(Records from a dataset)
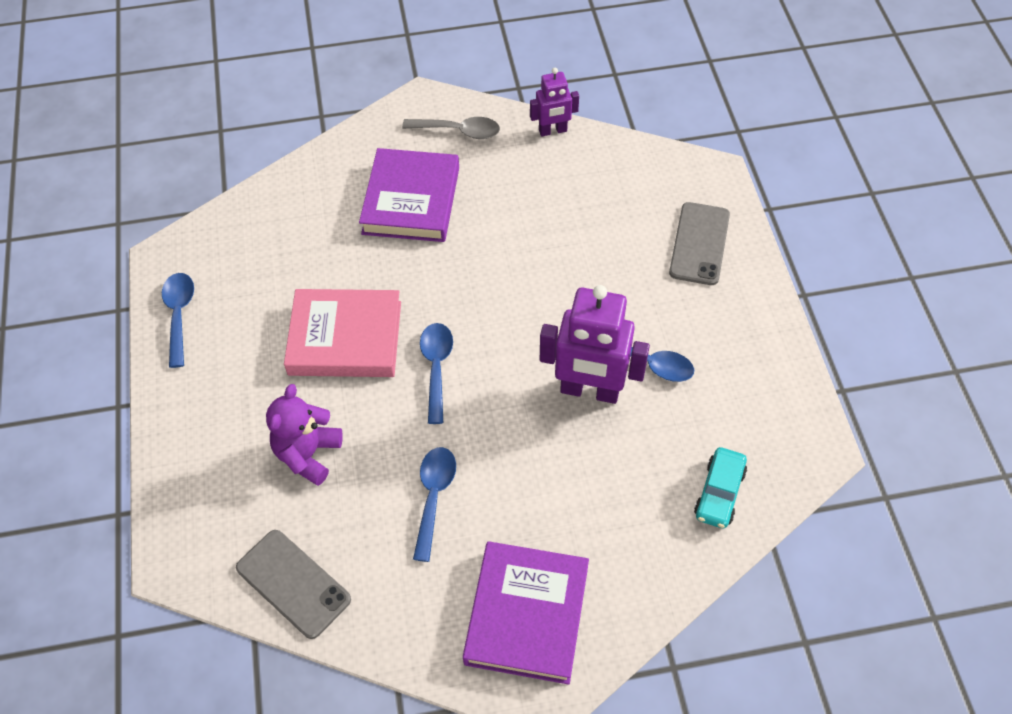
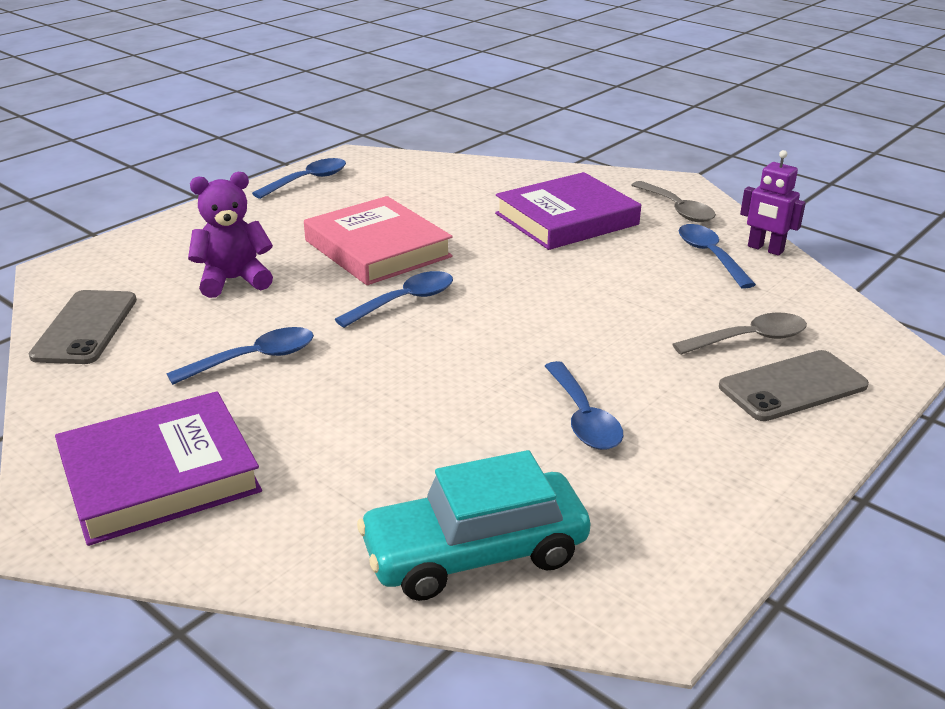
camera: 50 degrees right, 25 degrees down
purple robot [540,285,650,404] -> none
turquoise car [694,447,747,528] -> turquoise car [357,450,591,601], size x1.66
none -> grey spoon [672,313,807,355]
none -> blue spoon [679,224,756,289]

Task prompt>
Please, without any pictures, retype the records exactly as they appear.

Response area>
camera: 50 degrees right, 25 degrees down
purple robot [540,285,650,404] -> none
turquoise car [694,447,747,528] -> turquoise car [357,450,591,601], size x1.66
none -> grey spoon [672,313,807,355]
none -> blue spoon [679,224,756,289]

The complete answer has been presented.